Task statement: Would you repeat the listing exactly but omit every picture?

Collected material:

___

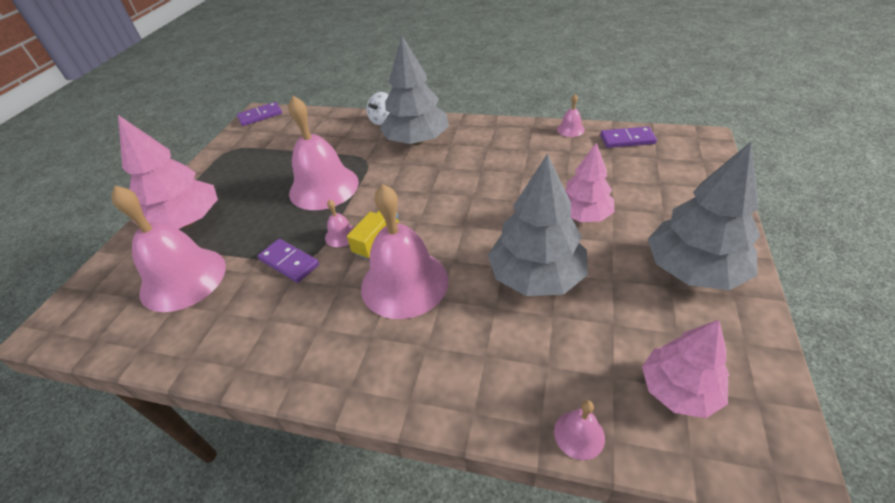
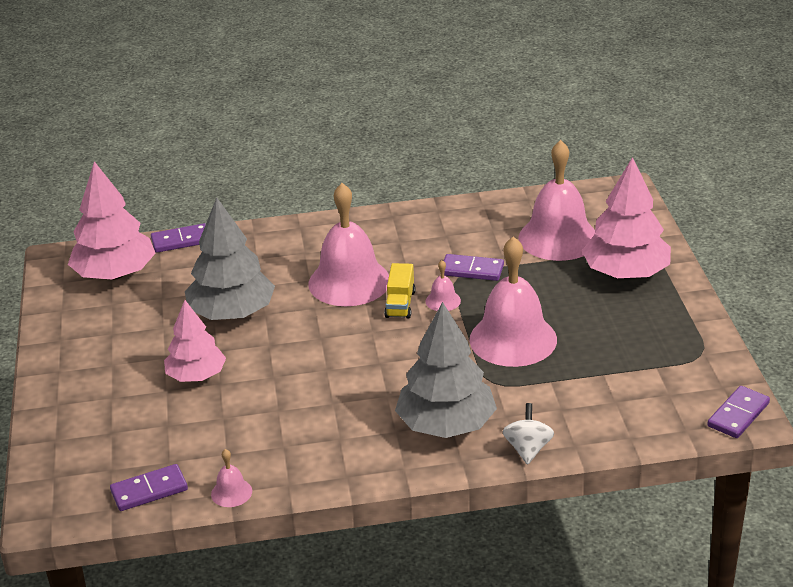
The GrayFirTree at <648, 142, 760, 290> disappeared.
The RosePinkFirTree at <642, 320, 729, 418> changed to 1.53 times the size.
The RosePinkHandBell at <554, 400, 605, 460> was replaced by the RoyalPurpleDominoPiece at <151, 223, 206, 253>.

___

Task output:
The GrayFirTree at <648, 142, 760, 290> disappeared.
The RosePinkFirTree at <642, 320, 729, 418> changed to 1.53 times the size.
The RosePinkHandBell at <554, 400, 605, 460> was replaced by the RoyalPurpleDominoPiece at <151, 223, 206, 253>.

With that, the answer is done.